Wherever a picture appears, leave it out, and transcribe the rest of the records exactly.

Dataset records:
━━━━━━━━━━━━━━━━━━━━━━━━━━━━━━

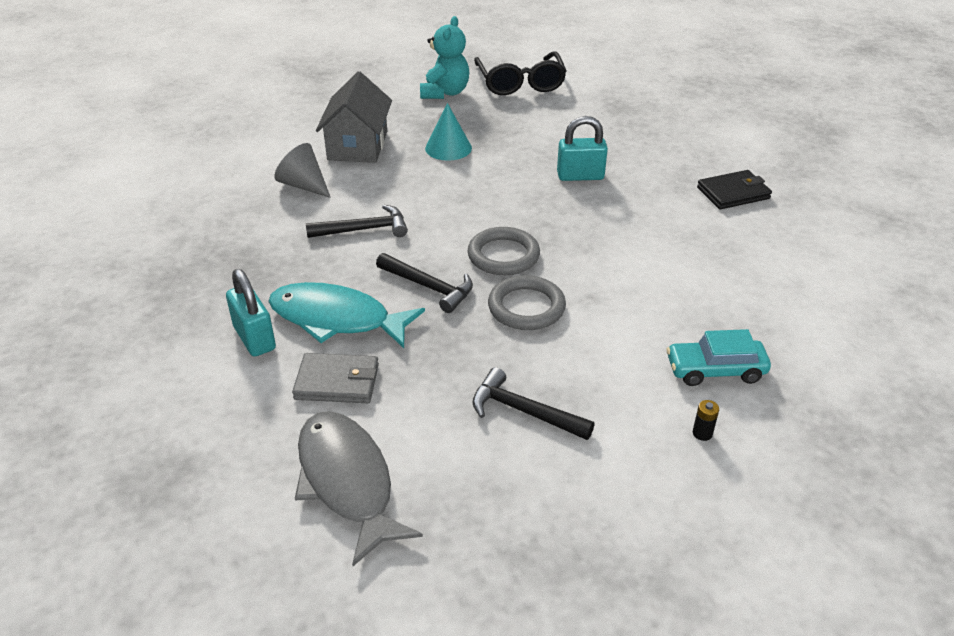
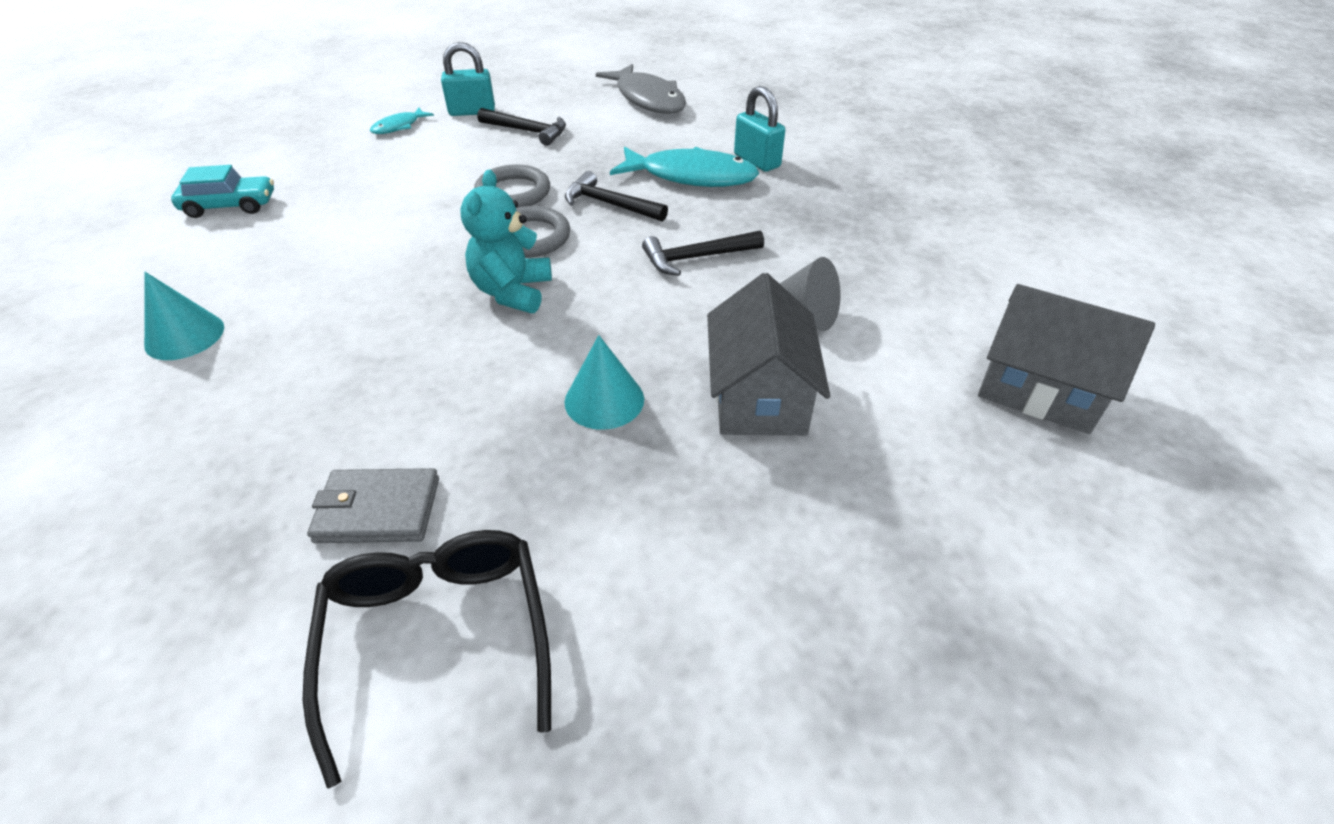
camera: 175 degrees right, 5 degrees up
(193, 141) = (1039, 389): none -> grey house
(337, 382) = (673, 140): grey wallet -> grey wallet (378, 510)
(445, 93) = (625, 577): turquoise teddy bear -> turquoise teddy bear (512, 292)
(580, 176) = (398, 353): turquoise padlock -> turquoise padlock (472, 112)
(702, 433) = (399, 126): black battery -> turquoise fish
(715, 370) = (362, 158): turquoise car -> turquoise car (230, 206)
(733, 193) = (184, 336): black wallet -> turquoise cone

━━━━━━━━━━━━━━━━━━━━━━━━━━━━━━

Solved exercise:
camera: 175 degrees right, 5 degrees up
(193, 141) = (1039, 389): none -> grey house
(337, 382) = (673, 140): grey wallet -> grey wallet (378, 510)
(445, 93) = (625, 577): turquoise teddy bear -> turquoise teddy bear (512, 292)
(580, 176) = (398, 353): turquoise padlock -> turquoise padlock (472, 112)
(702, 433) = (399, 126): black battery -> turquoise fish
(715, 370) = (362, 158): turquoise car -> turquoise car (230, 206)
(733, 193) = (184, 336): black wallet -> turquoise cone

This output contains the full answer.